In the lines below, substitute "mirror" for "towel" wherever it occurs, and reproduce everything else unchanged. Omit the picture from your response.

### Dataset entries
Segment Open

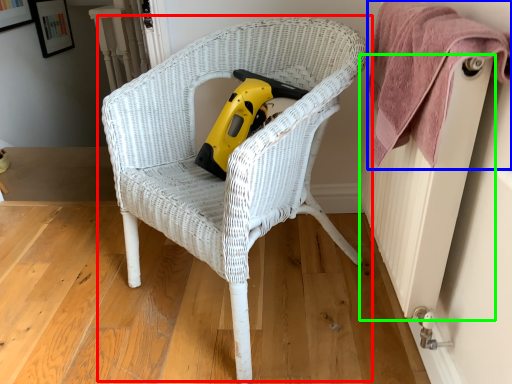
Question: Which object is the farthest from chair (highlighted by a red box)? Choose among these: towel (highlighted by a blue box) or radiator (highlighted by a green box).

Choices:
 (A) towel
 (B) radiator

Answer: (B)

Segment Closed

### Answer area
Question: Which object is the farthest from chair (highlighted by a red box)? Choose among these: mirror (highlighted by a blue box) or radiator (highlighted by a green box).

Choices:
 (A) mirror
 (B) radiator

Answer: (B)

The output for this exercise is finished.